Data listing

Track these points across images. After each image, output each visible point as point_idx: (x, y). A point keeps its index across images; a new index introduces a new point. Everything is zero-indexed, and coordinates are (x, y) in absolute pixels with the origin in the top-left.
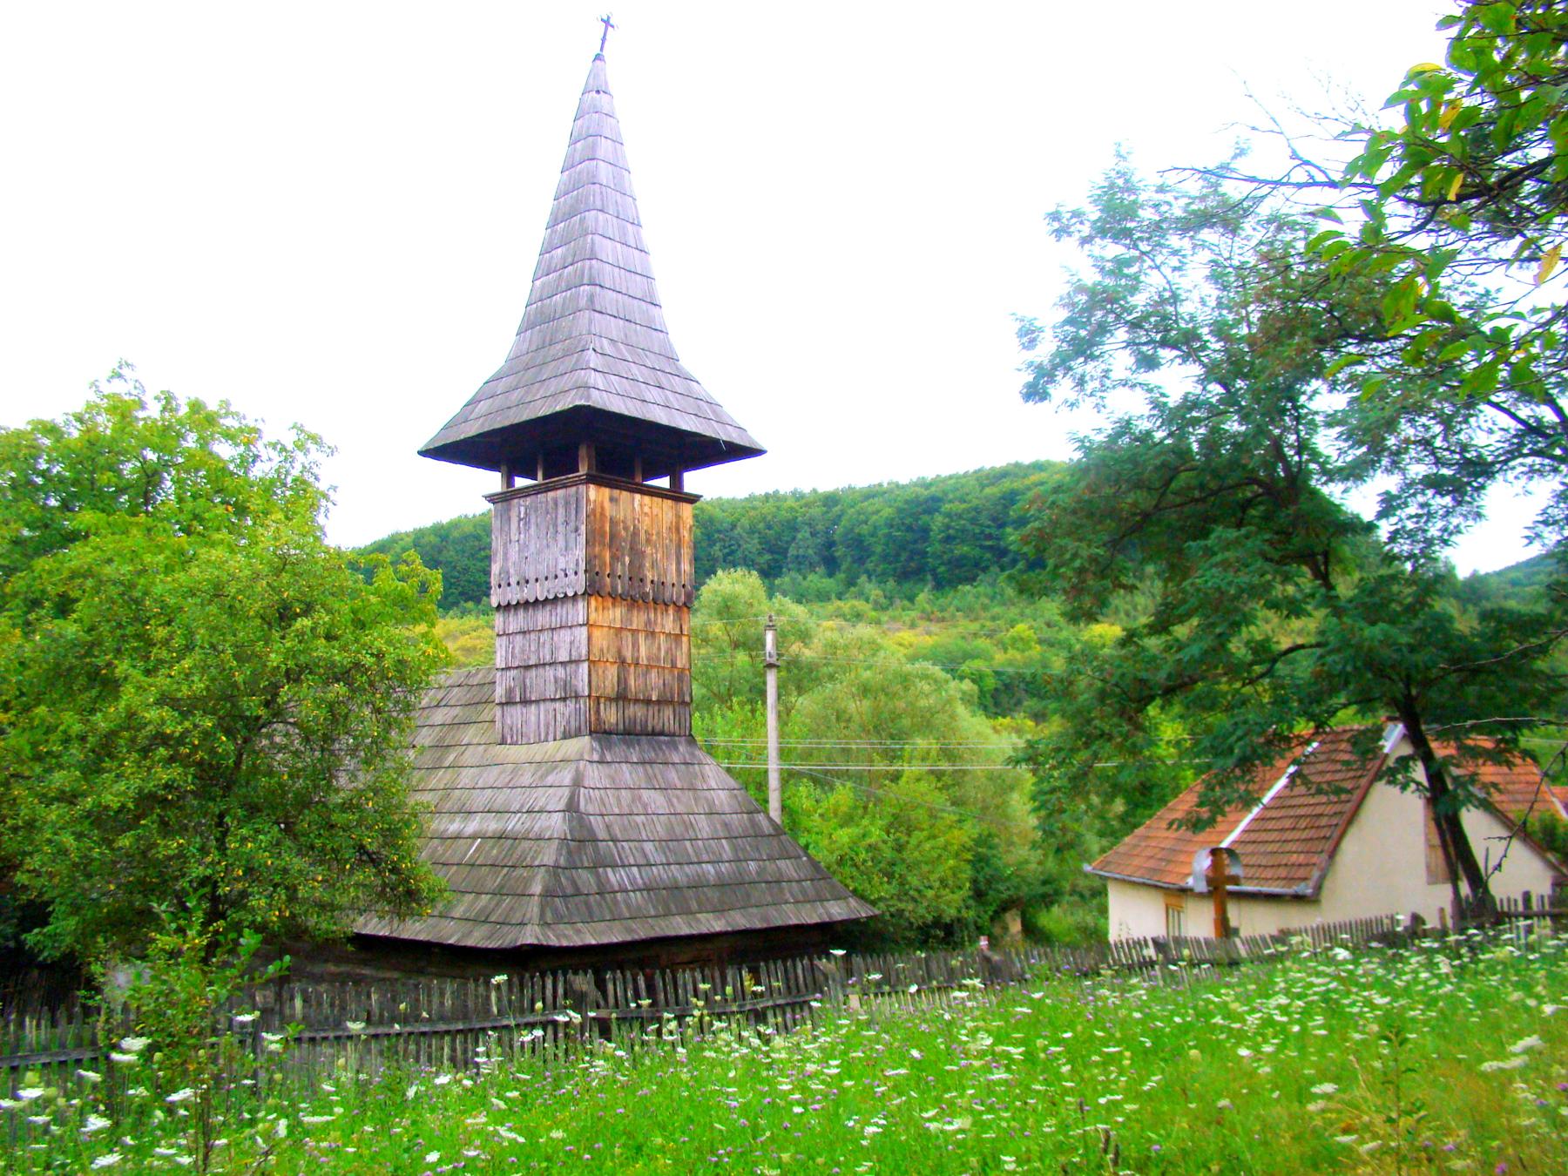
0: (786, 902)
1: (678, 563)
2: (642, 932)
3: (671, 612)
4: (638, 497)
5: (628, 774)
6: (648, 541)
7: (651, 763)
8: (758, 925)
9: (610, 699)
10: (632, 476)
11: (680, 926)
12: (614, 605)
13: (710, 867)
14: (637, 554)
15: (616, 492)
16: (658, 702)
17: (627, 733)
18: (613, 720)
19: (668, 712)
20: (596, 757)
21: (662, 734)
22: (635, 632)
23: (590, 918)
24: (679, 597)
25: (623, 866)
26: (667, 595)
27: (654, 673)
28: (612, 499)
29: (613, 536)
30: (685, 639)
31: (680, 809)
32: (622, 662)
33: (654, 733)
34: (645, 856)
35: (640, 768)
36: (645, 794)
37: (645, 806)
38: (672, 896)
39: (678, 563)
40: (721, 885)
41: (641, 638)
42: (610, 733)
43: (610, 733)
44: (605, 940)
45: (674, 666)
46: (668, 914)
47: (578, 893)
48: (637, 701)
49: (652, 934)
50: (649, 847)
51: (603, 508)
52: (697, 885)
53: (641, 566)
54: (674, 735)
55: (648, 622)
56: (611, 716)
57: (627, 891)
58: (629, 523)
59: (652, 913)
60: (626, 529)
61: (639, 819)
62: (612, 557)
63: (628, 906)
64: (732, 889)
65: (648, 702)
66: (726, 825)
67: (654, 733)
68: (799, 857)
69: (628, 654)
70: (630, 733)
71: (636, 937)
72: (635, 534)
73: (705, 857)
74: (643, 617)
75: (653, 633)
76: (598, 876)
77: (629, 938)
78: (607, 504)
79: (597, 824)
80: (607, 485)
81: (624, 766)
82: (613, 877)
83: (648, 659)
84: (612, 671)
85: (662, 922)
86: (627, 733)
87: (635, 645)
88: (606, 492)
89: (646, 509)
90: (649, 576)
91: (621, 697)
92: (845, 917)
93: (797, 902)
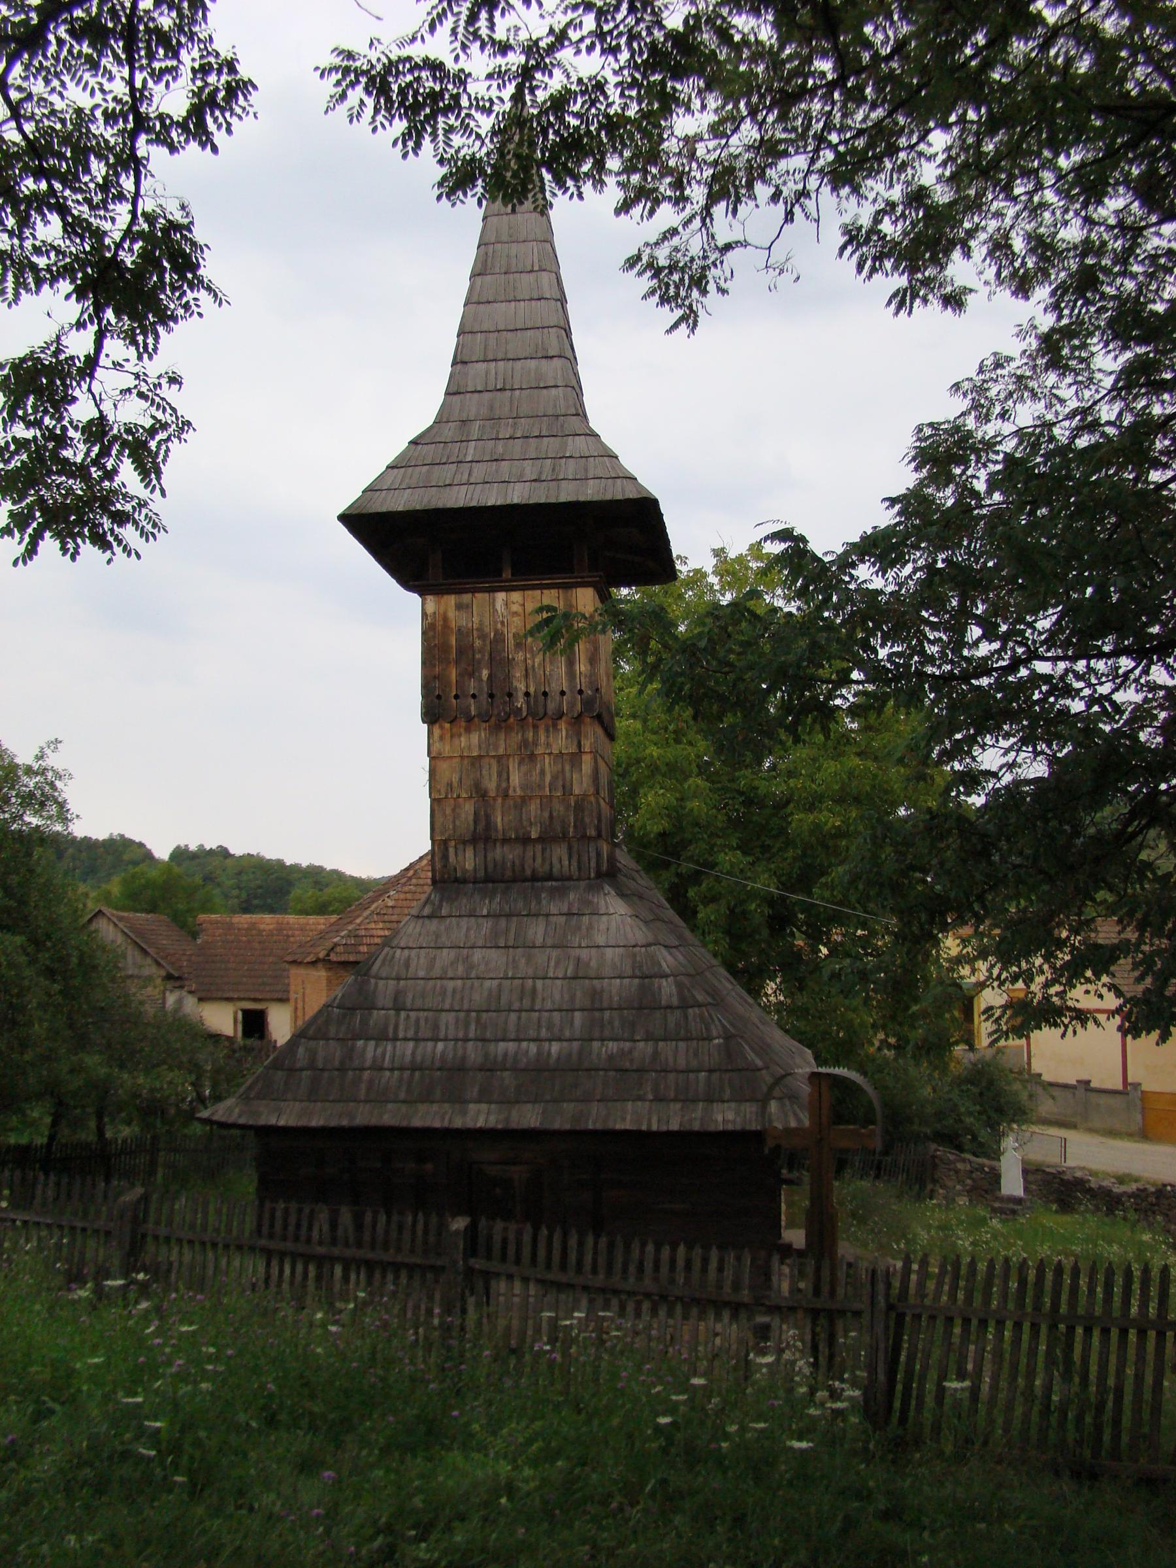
0: (640, 1098)
1: (571, 663)
2: (364, 1116)
3: (562, 725)
4: (501, 596)
5: (460, 930)
6: (519, 646)
7: (509, 916)
8: (557, 1125)
9: (465, 843)
10: (498, 572)
11: (429, 1116)
12: (468, 730)
13: (533, 1048)
14: (499, 662)
15: (466, 598)
16: (540, 839)
17: (488, 879)
18: (469, 865)
19: (559, 853)
20: (427, 911)
21: (550, 877)
22: (499, 758)
23: (313, 1095)
24: (572, 705)
25: (396, 1039)
26: (551, 706)
27: (533, 807)
28: (459, 607)
29: (461, 651)
30: (587, 759)
31: (523, 968)
32: (480, 794)
33: (535, 878)
34: (436, 1027)
35: (487, 925)
36: (477, 955)
37: (471, 967)
38: (451, 1080)
39: (571, 663)
40: (540, 1070)
41: (513, 765)
42: (464, 881)
43: (464, 881)
44: (303, 1122)
45: (567, 790)
46: (426, 1098)
47: (312, 1066)
48: (506, 841)
49: (374, 1121)
50: (447, 1018)
51: (445, 619)
52: (489, 1068)
53: (508, 677)
54: (570, 878)
55: (525, 743)
56: (468, 861)
57: (381, 1069)
58: (487, 630)
59: (402, 1096)
60: (483, 637)
61: (450, 985)
62: (460, 675)
63: (369, 1089)
64: (539, 1077)
65: (525, 840)
66: (595, 994)
67: (535, 878)
68: (709, 1039)
69: (491, 785)
70: (492, 880)
71: (345, 1122)
72: (499, 638)
73: (532, 1033)
74: (516, 738)
75: (532, 757)
76: (353, 1049)
77: (334, 1123)
78: (452, 614)
79: (385, 990)
80: (449, 592)
81: (464, 922)
82: (370, 1050)
83: (524, 787)
84: (468, 808)
85: (404, 1108)
86: (488, 879)
87: (504, 774)
88: (451, 600)
89: (515, 608)
90: (522, 687)
91: (482, 836)
92: (738, 1127)
93: (658, 1099)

→ To be done:
Set out every line of the material above as a numbered list, skipping any blank lines. Leave the pictures out of your answer.

→ Response below:
1. Track these points across images. After each image, output each visible point as point_idx: (x, y). A point keeps its index across images; a new index introduces a new point. Everything is zero-indexed, and coordinates are (x, y) in absolute pixels with the origin in the top-left.
2. 0: (786, 902)
3. 1: (678, 563)
4. 2: (642, 932)
5. 3: (671, 612)
6. 4: (638, 497)
7. 5: (628, 774)
8. 6: (648, 541)
9. 7: (651, 763)
10. 8: (758, 925)
11. 9: (610, 699)
12. 10: (632, 476)
13. 11: (680, 926)
14. 12: (614, 605)
15. 13: (710, 867)
16. 14: (637, 554)
17. 15: (616, 492)
18. 16: (658, 702)
19. 17: (627, 733)
20. 18: (613, 720)
21. 19: (668, 712)
22. 20: (596, 757)
23. 21: (662, 734)
24. 22: (635, 632)
25. 23: (590, 918)
26. 24: (679, 597)
27. 25: (623, 866)
28. 26: (667, 595)
29. 27: (654, 673)
30. 28: (612, 499)
31. 29: (613, 536)
32. 30: (685, 639)
33. 31: (680, 809)
34. 32: (622, 662)
35. 33: (654, 733)
36. 34: (645, 856)
37. 35: (640, 768)
38. 36: (645, 794)
39. 37: (645, 806)
40. 38: (672, 896)
41. 39: (678, 563)
42. 40: (721, 885)
43. 41: (641, 638)
44. 42: (610, 733)
45. 43: (610, 733)
46. 44: (605, 940)
47. 45: (674, 666)
48. 46: (668, 914)
49. 47: (578, 893)
50. 48: (637, 701)
51. 49: (652, 934)
52. 50: (649, 847)
53. 51: (603, 508)
54. 52: (697, 885)
55. 53: (641, 566)
56. 54: (674, 735)
57. 55: (648, 622)
58. 56: (611, 716)
59. 57: (627, 891)
60. 58: (629, 523)
61. 59: (652, 913)
62. 60: (626, 529)
63. 61: (639, 819)
64. 62: (612, 557)
65. 63: (628, 906)
66. 64: (732, 889)
67. 65: (648, 702)
68. 66: (726, 825)
69. 67: (654, 733)
70. 68: (799, 857)
71. 69: (628, 654)
72. 70: (630, 733)
73. 71: (636, 937)
74. 72: (635, 534)
75. 73: (705, 857)
76. 74: (643, 617)
77. 75: (653, 633)
78. 76: (598, 876)
79. 77: (629, 938)
80. 78: (607, 504)
81. 79: (597, 824)
82. 80: (607, 485)
83. 81: (624, 766)
84. 82: (613, 877)
85. 83: (648, 659)
86. 84: (612, 671)
87. 85: (662, 922)
88. 86: (627, 733)
89. 87: (635, 645)
90. 88: (606, 492)
91. 89: (646, 509)
92. 90: (649, 576)
93. 91: (621, 697)
94. 92: (845, 917)
95. 93: (797, 902)
96. 0: (640, 1098)
97. 1: (571, 663)
98. 2: (364, 1116)
99. 3: (562, 725)
100. 4: (501, 596)
101. 5: (460, 930)
102. 6: (519, 646)
103. 7: (509, 916)
104. 8: (557, 1125)
105. 9: (465, 843)
106. 10: (498, 572)
107. 11: (429, 1116)
108. 12: (468, 730)
109. 13: (533, 1048)
110. 14: (499, 662)
111. 15: (466, 598)
112. 16: (540, 839)
113. 17: (488, 879)
114. 18: (469, 865)
115. 19: (559, 853)
116. 20: (427, 911)
117. 21: (550, 877)
118. 22: (499, 758)
119. 23: (313, 1095)
120. 24: (572, 705)
121. 25: (396, 1039)
122. 26: (551, 706)
123. 27: (533, 807)
124. 28: (459, 607)
125. 29: (461, 651)
126. 30: (587, 759)
127. 31: (523, 968)
128. 32: (480, 794)
129. 33: (535, 878)
130. 34: (436, 1027)
131. 35: (487, 925)
132. 36: (477, 955)
133. 37: (471, 967)
134. 38: (451, 1080)
135. 39: (571, 663)
136. 40: (540, 1070)
137. 41: (513, 765)
138. 42: (464, 881)
139. 43: (464, 881)
140. 44: (303, 1122)
141. 45: (567, 790)
142. 46: (426, 1098)
143. 47: (312, 1066)
144. 48: (506, 841)
145. 49: (374, 1121)
146. 50: (447, 1018)
147. 51: (445, 619)
148. 52: (489, 1068)
149. 53: (508, 677)
150. 54: (570, 878)
151. 55: (525, 743)
152. 56: (468, 861)
153. 57: (381, 1069)
154. 58: (487, 630)
155. 59: (402, 1096)
156. 60: (483, 637)
157. 61: (450, 985)
158. 62: (460, 675)
159. 63: (369, 1089)
160. 64: (539, 1077)
161. 65: (525, 840)
162. 66: (595, 994)
163. 67: (535, 878)
164. 68: (709, 1039)
165. 69: (491, 785)
166. 70: (492, 880)
167. 71: (345, 1122)
168. 72: (499, 638)
169. 73: (532, 1033)
170. 74: (516, 738)
171. 75: (532, 757)
172. 76: (353, 1049)
173. 77: (334, 1123)
174. 78: (452, 614)
175. 79: (385, 990)
176. 80: (449, 592)
177. 81: (464, 922)
178. 82: (370, 1050)
179. 83: (524, 787)
180. 84: (468, 808)
181. 85: (404, 1108)
182. 86: (488, 879)
183. 87: (504, 774)
184. 88: (451, 600)
185. 89: (515, 608)
186. 90: (522, 687)
187. 91: (482, 836)
188. 92: (738, 1127)
189. 93: (658, 1099)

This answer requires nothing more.